■ Material to process:
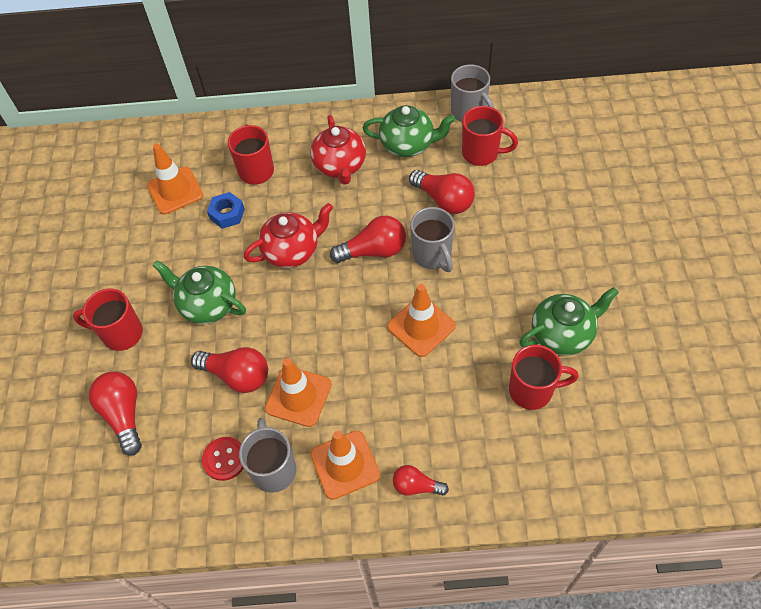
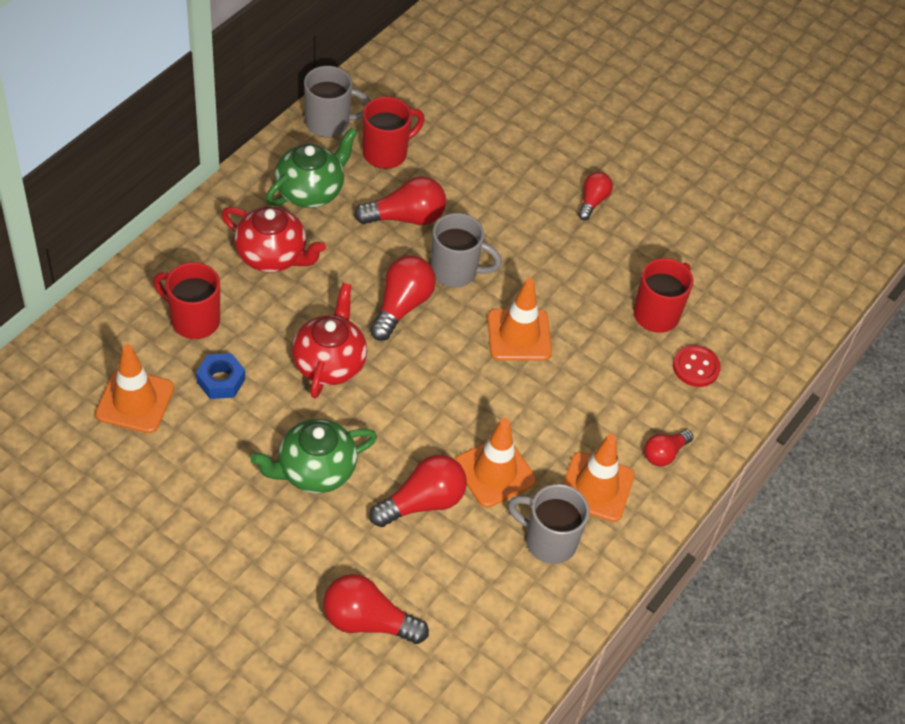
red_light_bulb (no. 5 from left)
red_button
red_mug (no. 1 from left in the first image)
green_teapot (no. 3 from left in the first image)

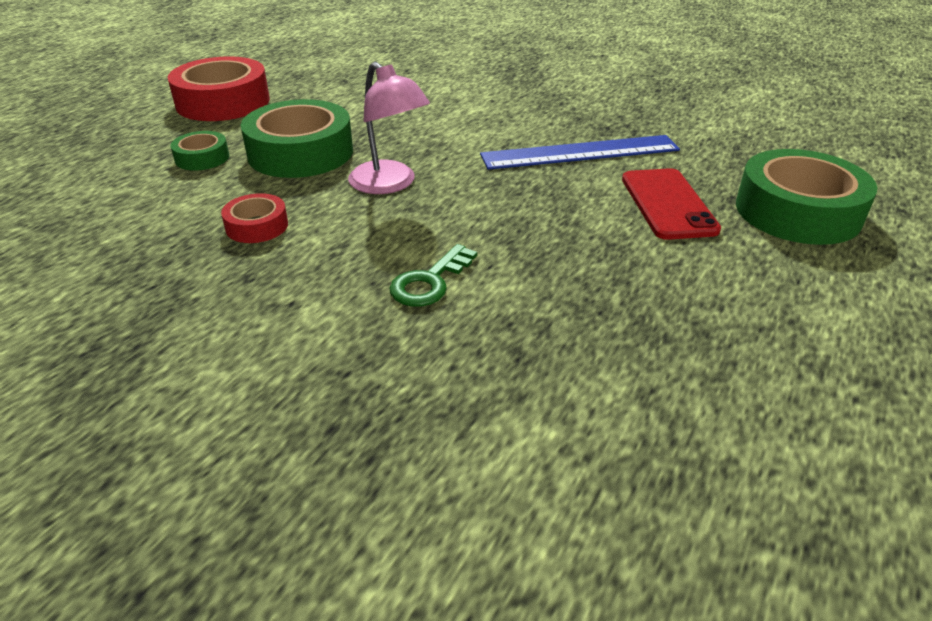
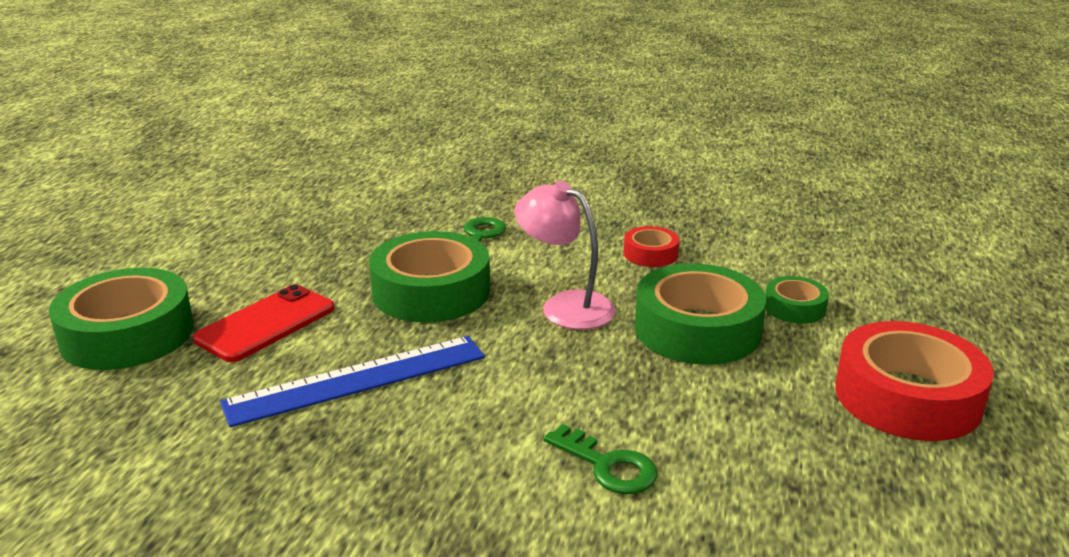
red_phone
green_tape (no. 2 from left)
green_key (no. 2 from left)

■ Task directions: An exact reproduction of the material above is needed, without its pictures.

■ Solution for this problem:
red_light_bulb (no. 5 from left)
red_button
red_mug (no. 1 from left in the first image)
green_teapot (no. 3 from left in the first image)

red_phone
green_tape (no. 2 from left)
green_key (no. 2 from left)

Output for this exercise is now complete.